## Action item
Return the lines from the line containing "orange plate D8:E8" through the last line of the material below, exactly as they appear and with no others.

## Recorded information
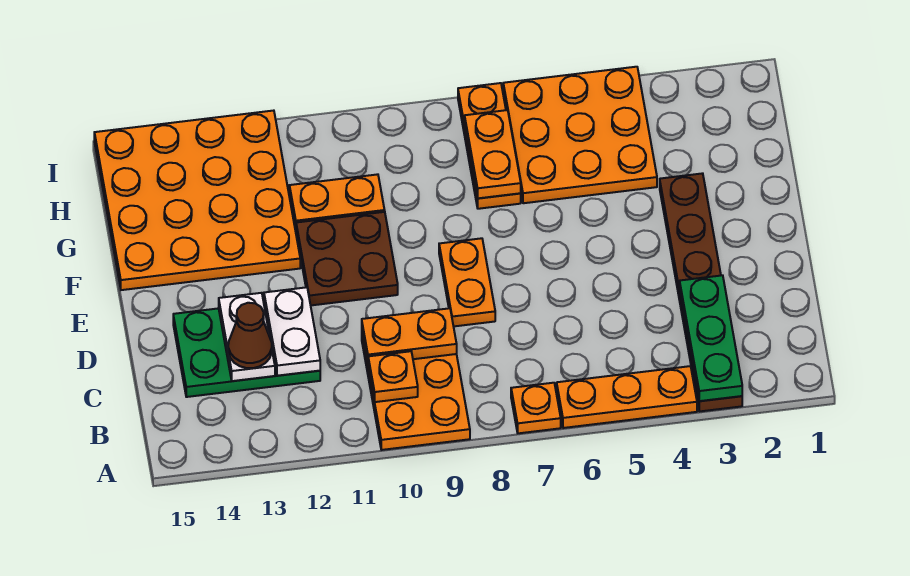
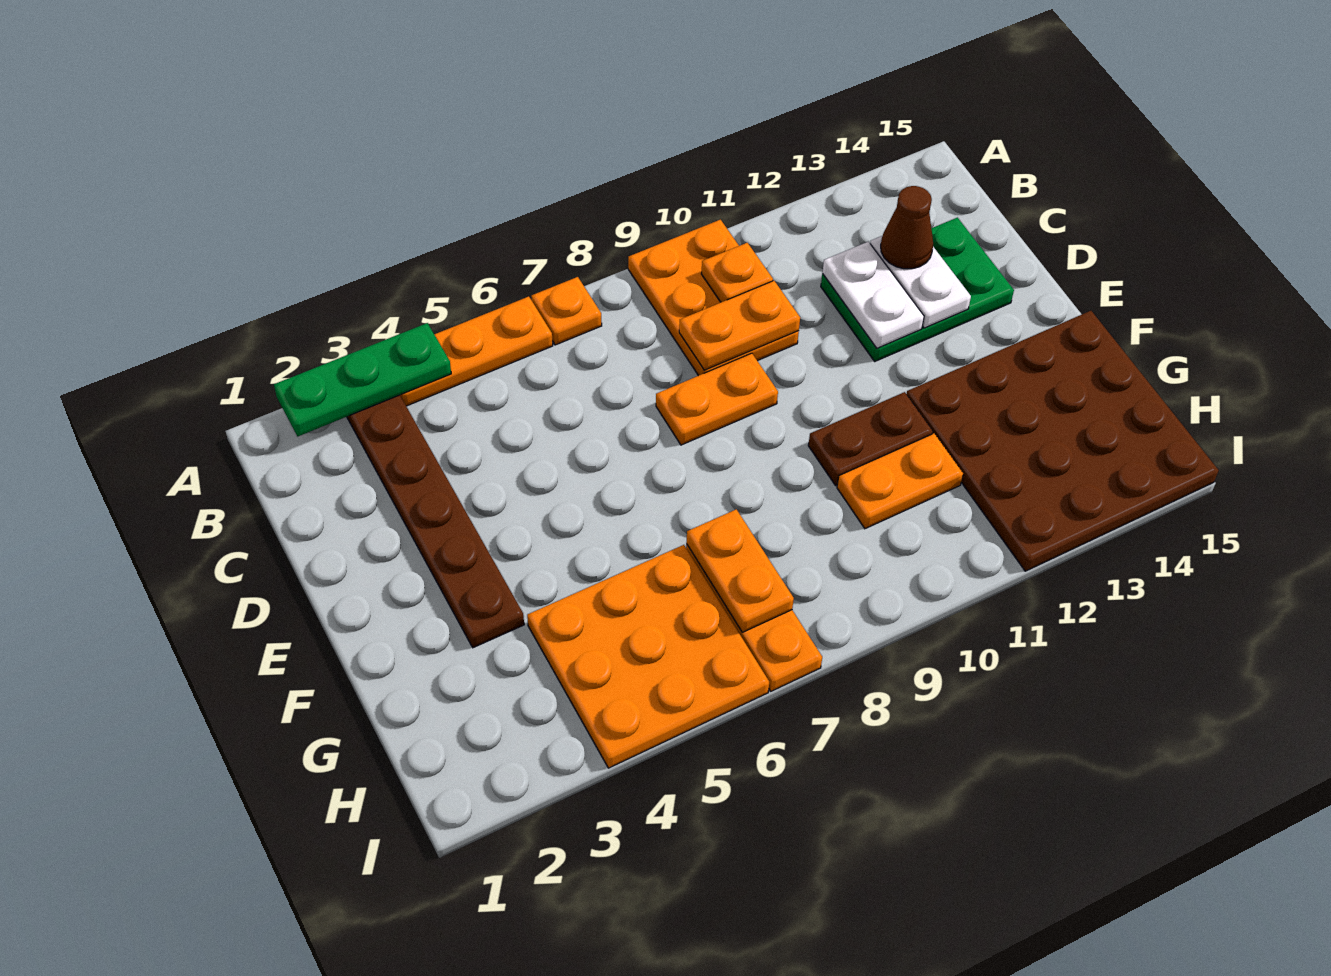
green plate A3:C3 level 2 -> green plate A2:A4 level 2
orange plate D8:E8 level 1 -> orange plate D8:D9 level 1
brown plate E10:F11 level 1 -> brown plate F10:F11 level 1
orange plate F12:I15 level 1 -> brown plate F12:I15 level 1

## Answer for this exercise
orange plate D8:E8 level 1 -> orange plate D8:D9 level 1
brown plate E10:F11 level 1 -> brown plate F10:F11 level 1
orange plate F12:I15 level 1 -> brown plate F12:I15 level 1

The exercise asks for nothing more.